**About this task**.
Give a verbatim copy of the lines below, minus the pictures.

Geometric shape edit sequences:
====================

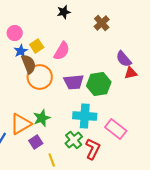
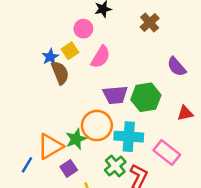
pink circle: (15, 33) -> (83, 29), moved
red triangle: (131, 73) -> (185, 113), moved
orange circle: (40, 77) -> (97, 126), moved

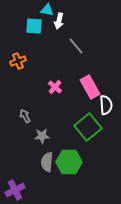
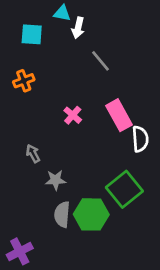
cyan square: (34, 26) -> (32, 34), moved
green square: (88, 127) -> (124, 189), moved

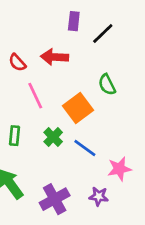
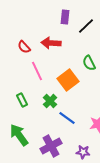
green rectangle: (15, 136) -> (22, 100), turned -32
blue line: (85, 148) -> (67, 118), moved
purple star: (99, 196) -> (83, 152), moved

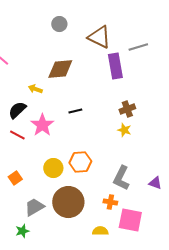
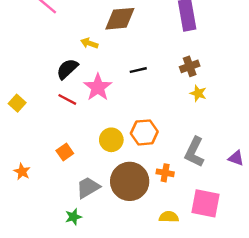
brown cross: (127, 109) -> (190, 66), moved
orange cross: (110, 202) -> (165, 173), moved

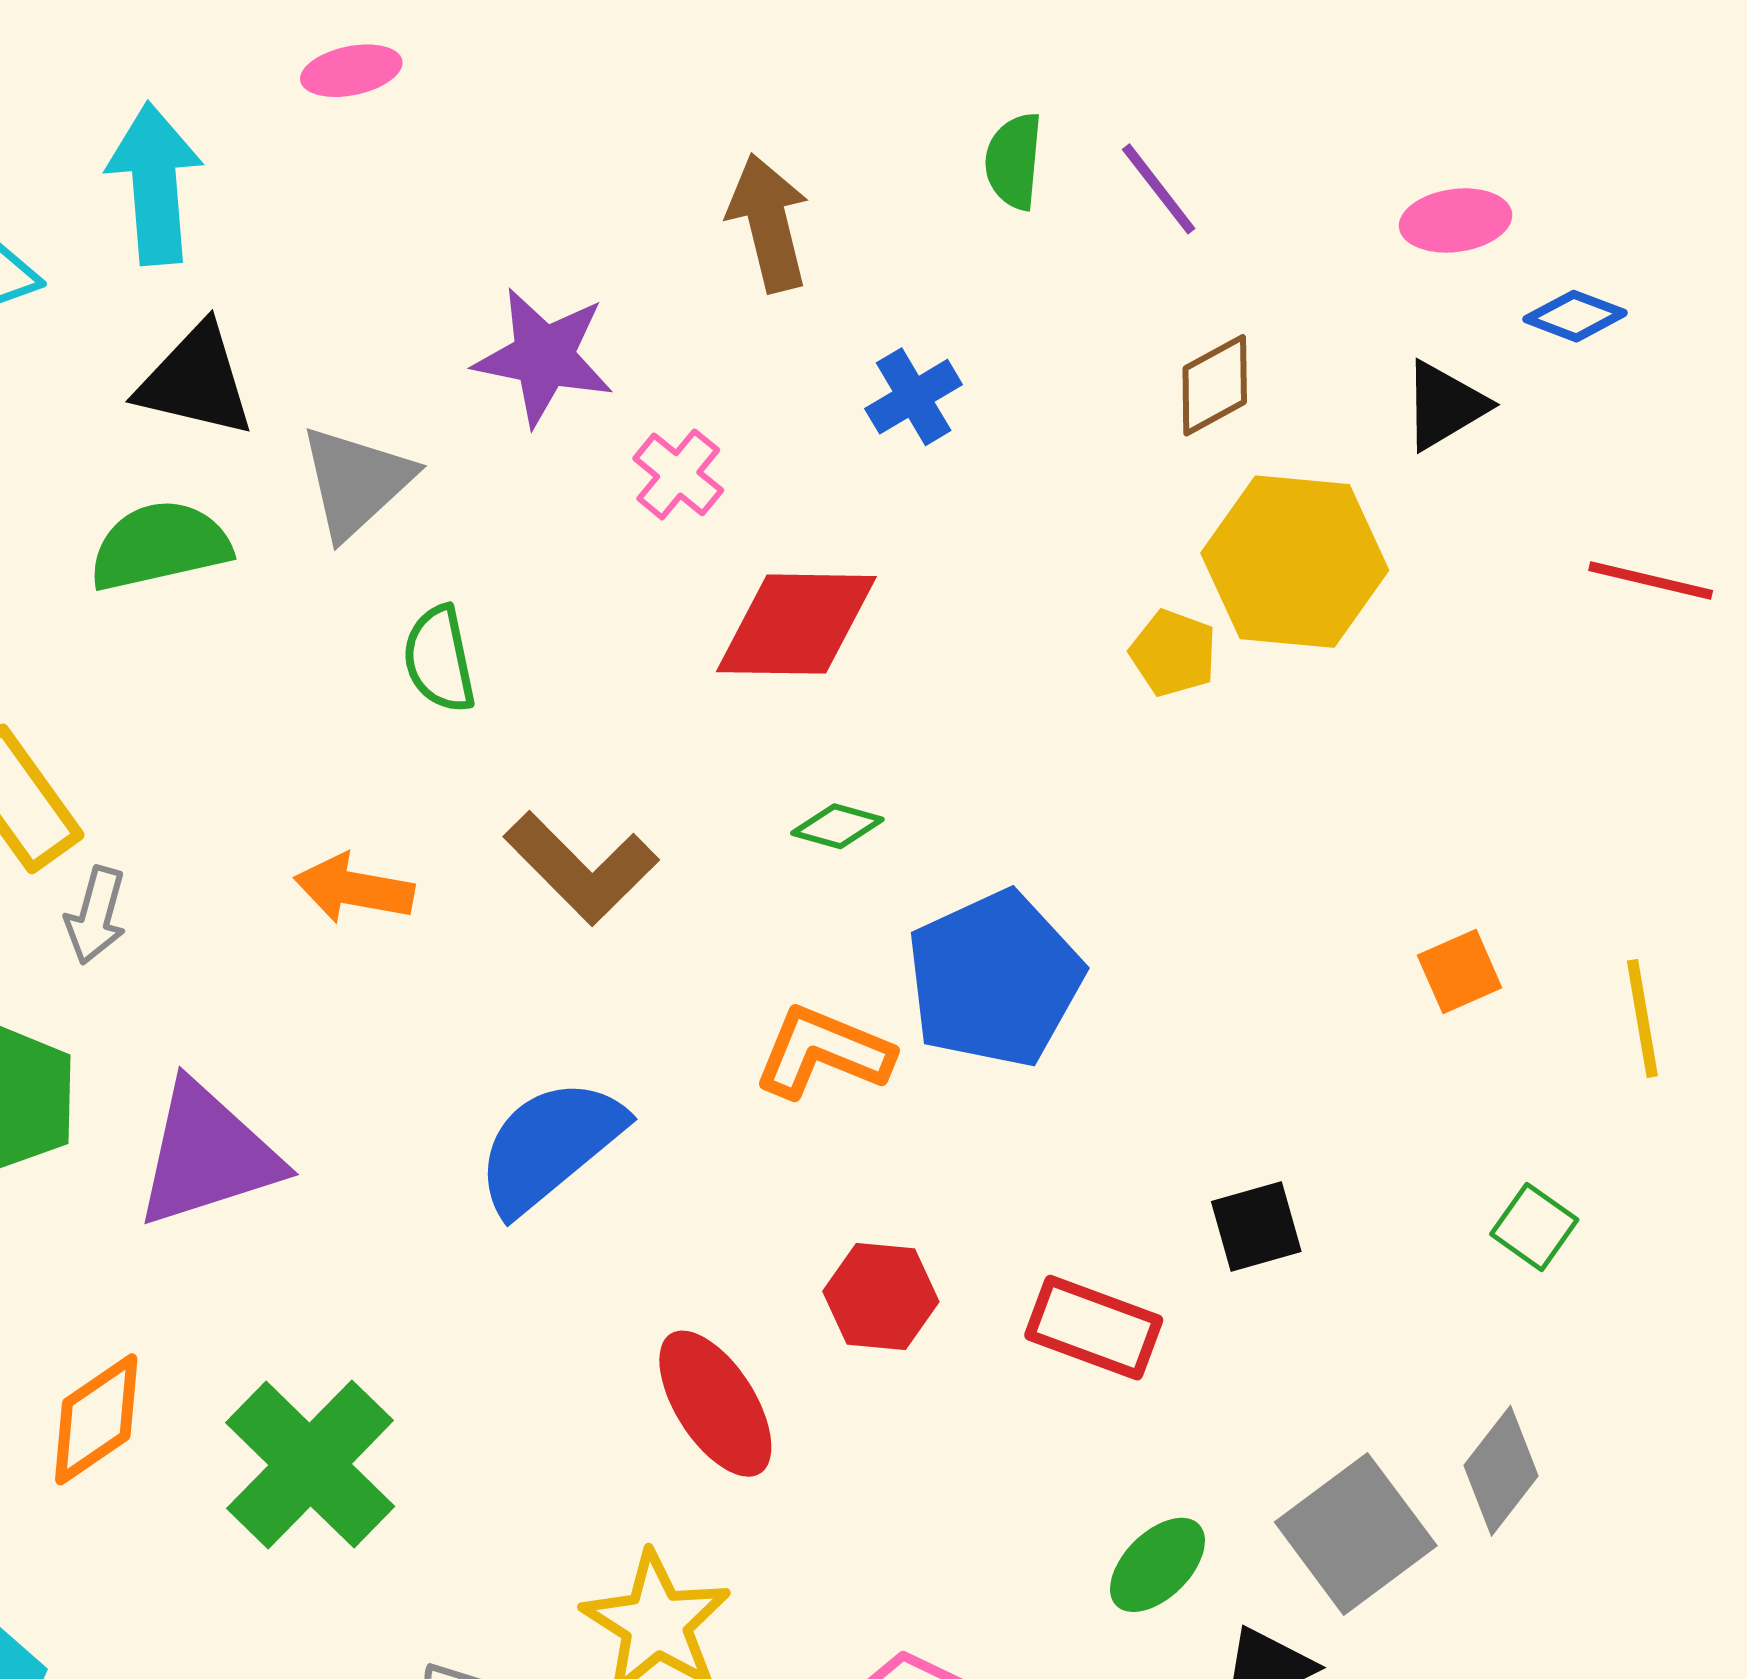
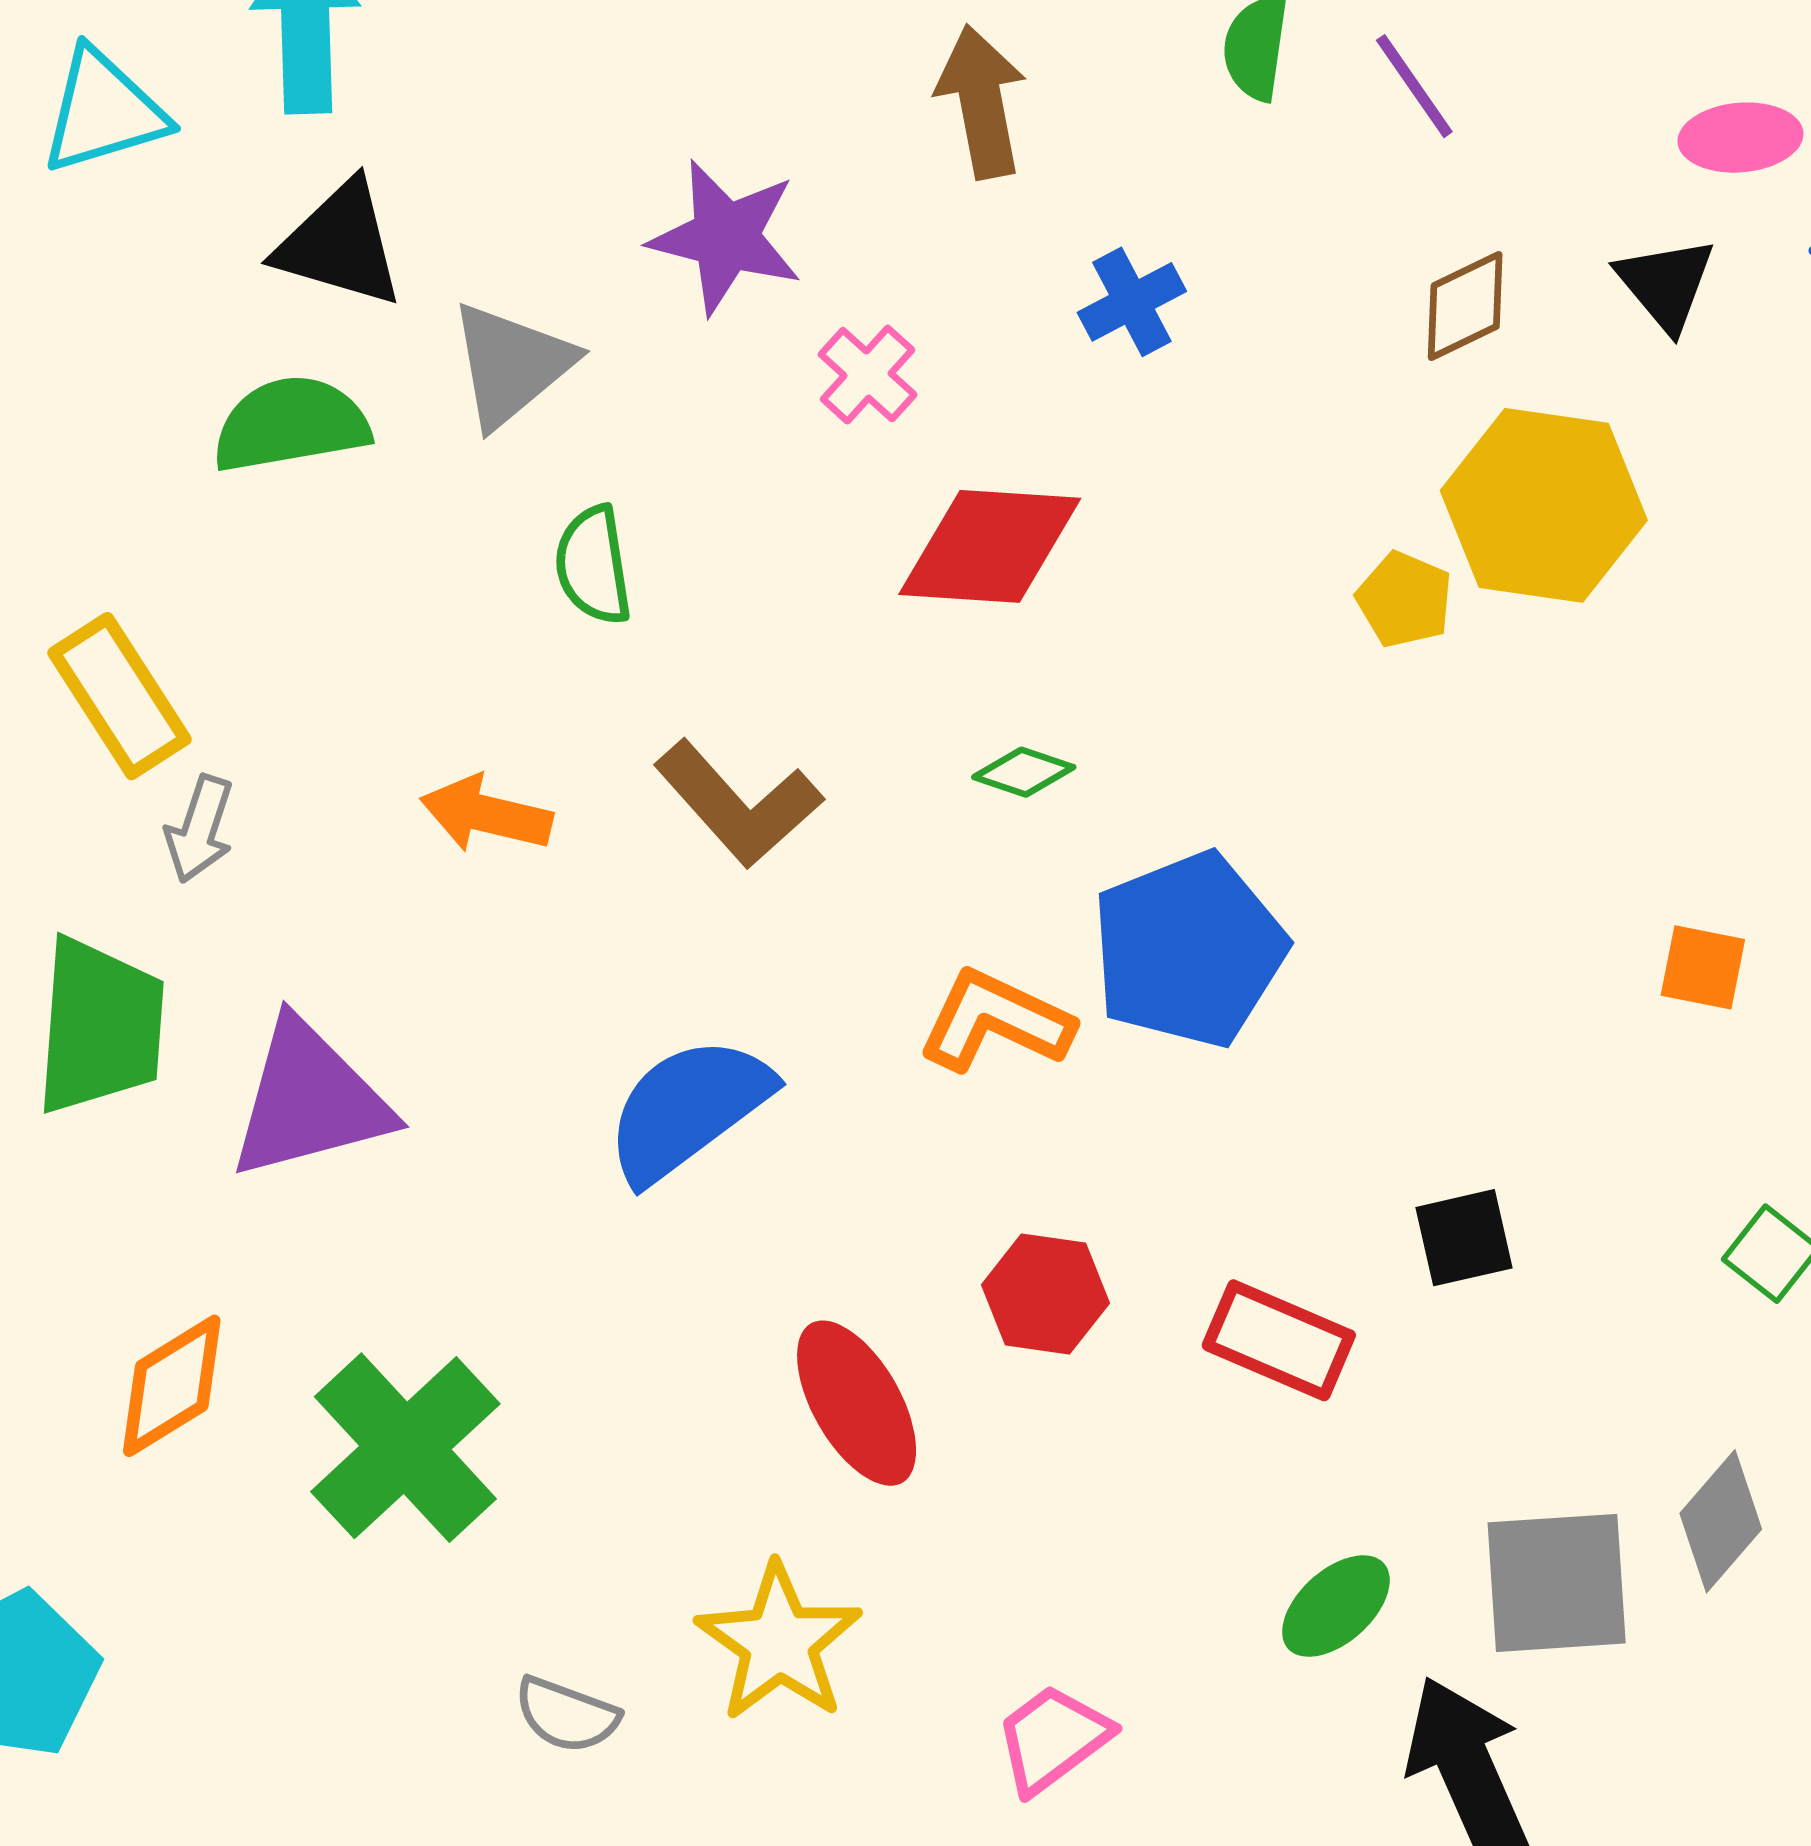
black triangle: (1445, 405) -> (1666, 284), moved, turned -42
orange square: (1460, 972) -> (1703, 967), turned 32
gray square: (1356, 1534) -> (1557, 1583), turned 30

====================

**Your response**.
pink circle: (15, 33) -> (83, 29), moved
red triangle: (131, 73) -> (185, 113), moved
orange circle: (40, 77) -> (97, 126), moved

cyan square: (34, 26) -> (32, 34), moved
green square: (88, 127) -> (124, 189), moved

green rectangle: (15, 136) -> (22, 100), turned -32
blue line: (85, 148) -> (67, 118), moved
purple star: (99, 196) -> (83, 152), moved

brown cross: (127, 109) -> (190, 66), moved
orange cross: (110, 202) -> (165, 173), moved

black triangle: (1445, 405) -> (1666, 284), moved, turned -42
orange square: (1460, 972) -> (1703, 967), turned 32
gray square: (1356, 1534) -> (1557, 1583), turned 30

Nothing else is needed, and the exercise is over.